*** MATERIAL TO PROCESS Section Begins ***
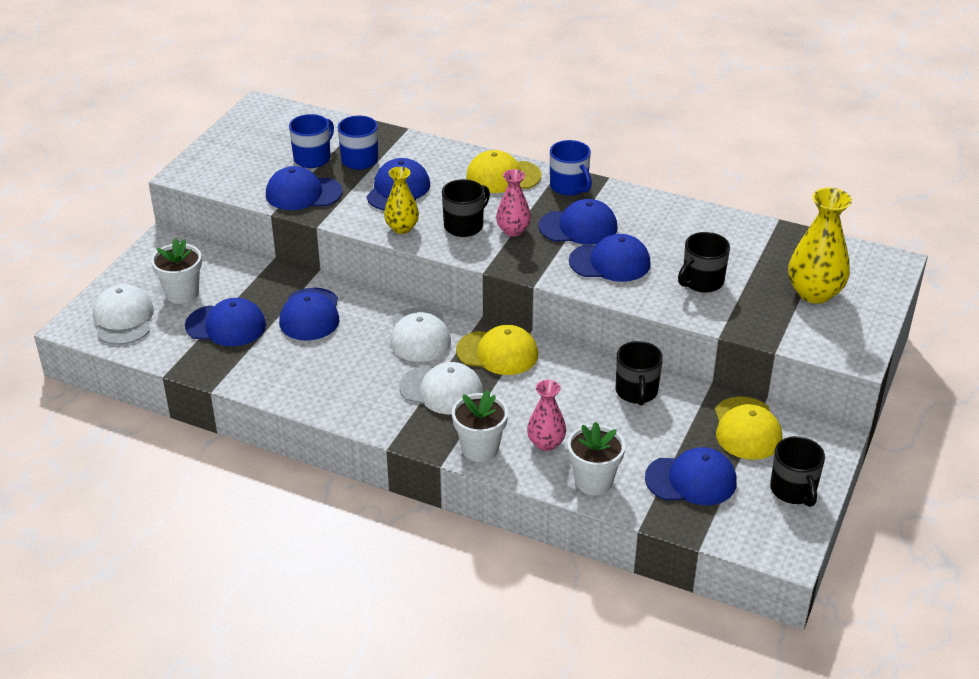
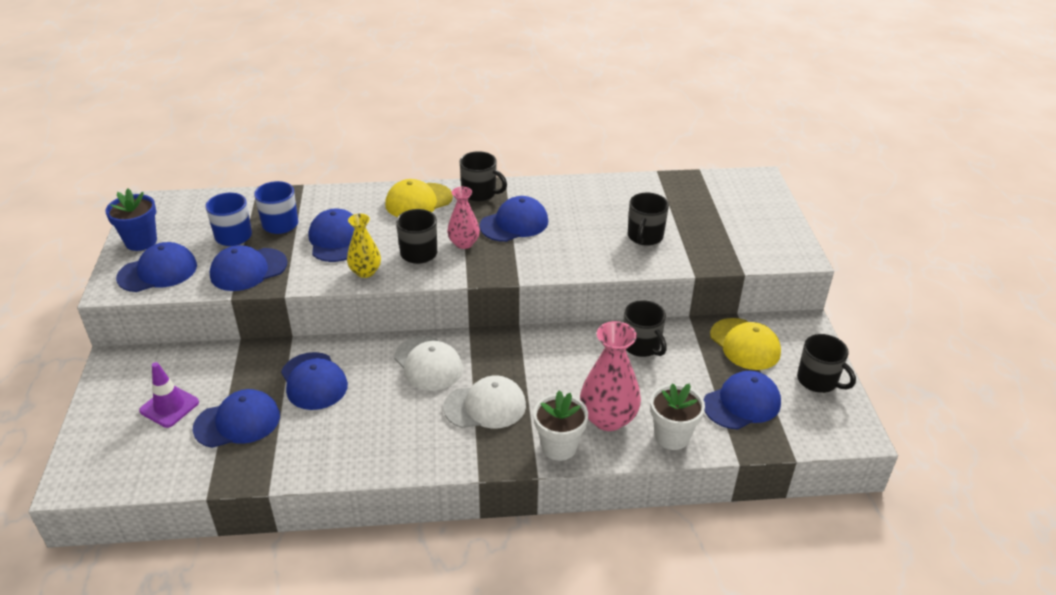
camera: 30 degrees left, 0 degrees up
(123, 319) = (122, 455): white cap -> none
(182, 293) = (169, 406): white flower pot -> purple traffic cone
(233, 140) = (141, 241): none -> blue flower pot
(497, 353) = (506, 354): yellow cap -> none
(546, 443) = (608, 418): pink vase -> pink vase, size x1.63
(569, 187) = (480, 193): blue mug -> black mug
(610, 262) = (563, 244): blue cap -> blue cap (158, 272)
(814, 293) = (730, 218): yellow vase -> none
*** MATERIAL TO PROCESS Section Ends ***
*** MATERIAL TO PROCESS Section Begins ***
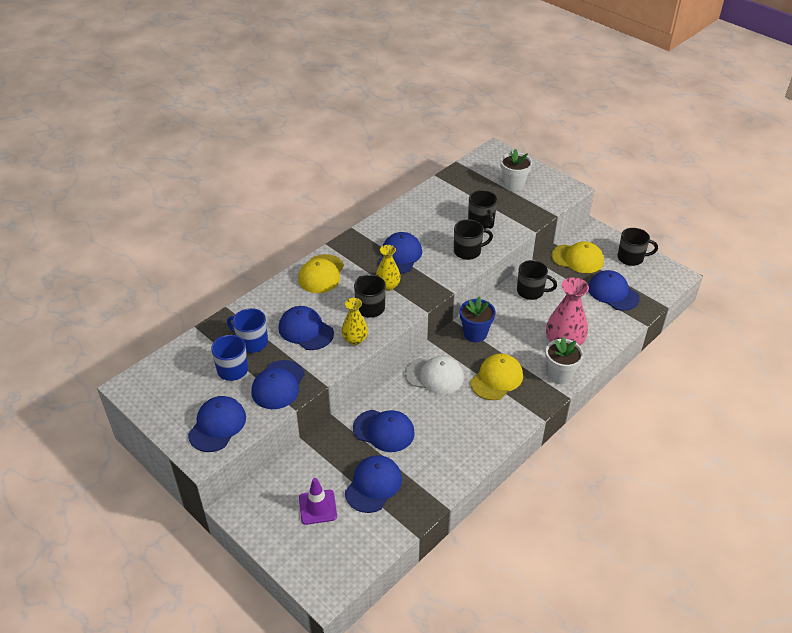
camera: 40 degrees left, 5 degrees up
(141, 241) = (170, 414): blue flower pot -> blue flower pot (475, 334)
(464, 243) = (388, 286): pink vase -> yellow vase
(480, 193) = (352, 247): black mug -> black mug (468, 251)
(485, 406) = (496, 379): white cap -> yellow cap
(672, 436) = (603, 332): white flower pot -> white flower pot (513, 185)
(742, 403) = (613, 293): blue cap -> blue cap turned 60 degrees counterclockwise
*** MATERIAL TO PROCESS Section Ends ***
TRY IT: If the word "camera" is on a line above, return that line.

TASK OUTPUT:
camera: 30 degrees left, 0 degrees up
camera: 40 degrees left, 5 degrees up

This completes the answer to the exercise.